Exercise instructions
Using the entries below, give the count of lines that hold "green". Say nothing besides the number.

[Records contained in a dataset]
•••

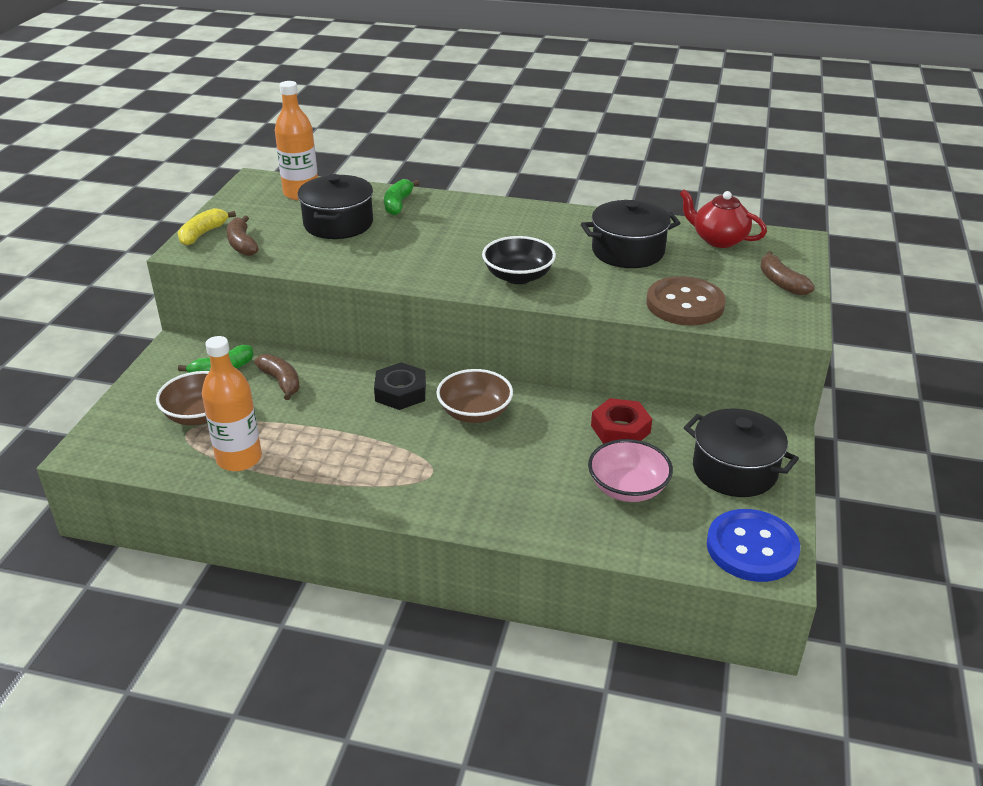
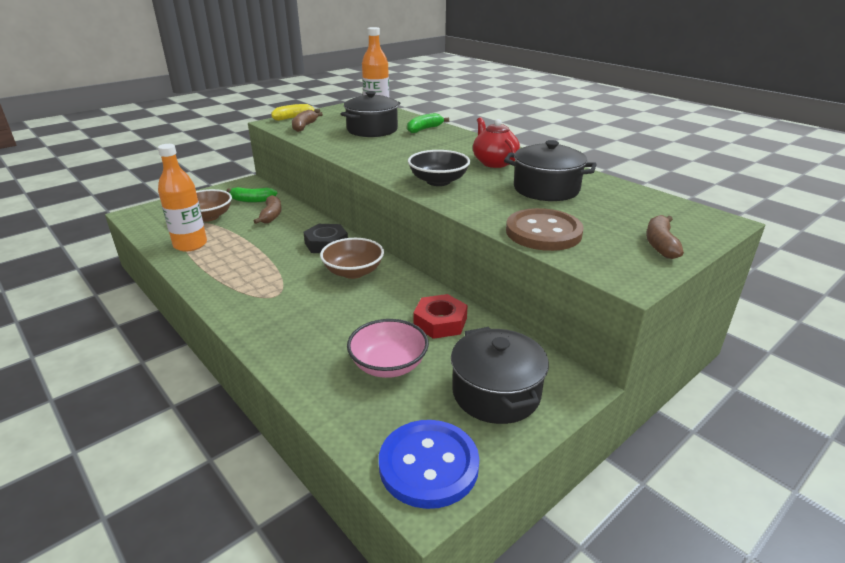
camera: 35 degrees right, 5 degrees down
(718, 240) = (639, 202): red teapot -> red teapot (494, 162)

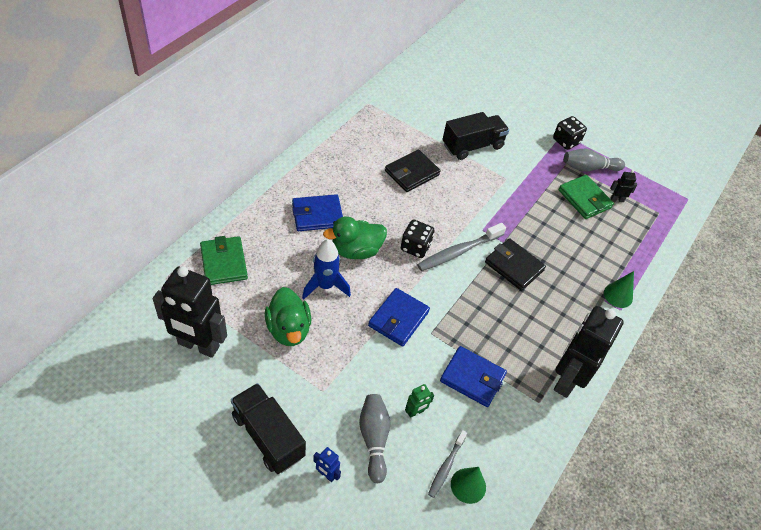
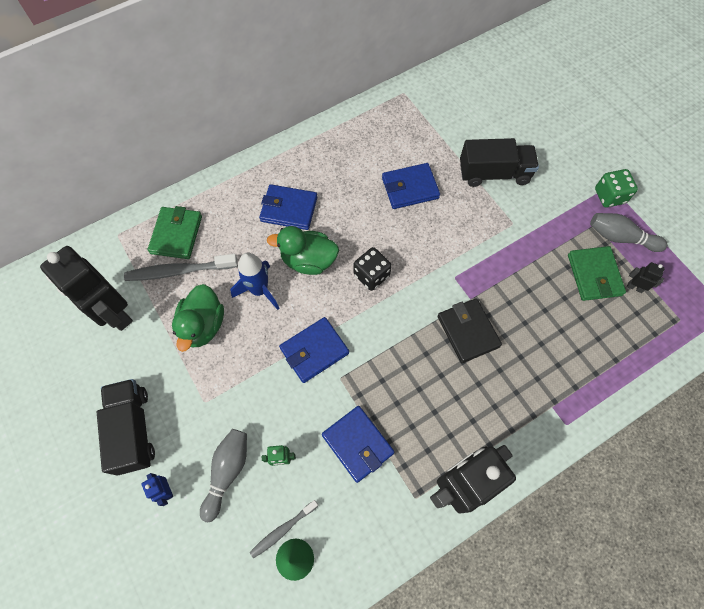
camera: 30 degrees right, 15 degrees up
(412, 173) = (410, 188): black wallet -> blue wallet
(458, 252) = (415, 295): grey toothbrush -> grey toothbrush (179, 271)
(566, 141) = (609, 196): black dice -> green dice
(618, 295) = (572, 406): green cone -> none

•••

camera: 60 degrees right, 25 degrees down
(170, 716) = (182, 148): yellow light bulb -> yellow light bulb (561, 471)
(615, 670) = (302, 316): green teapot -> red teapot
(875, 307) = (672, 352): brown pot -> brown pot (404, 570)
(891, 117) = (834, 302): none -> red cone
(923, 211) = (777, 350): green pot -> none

•••

Answer
4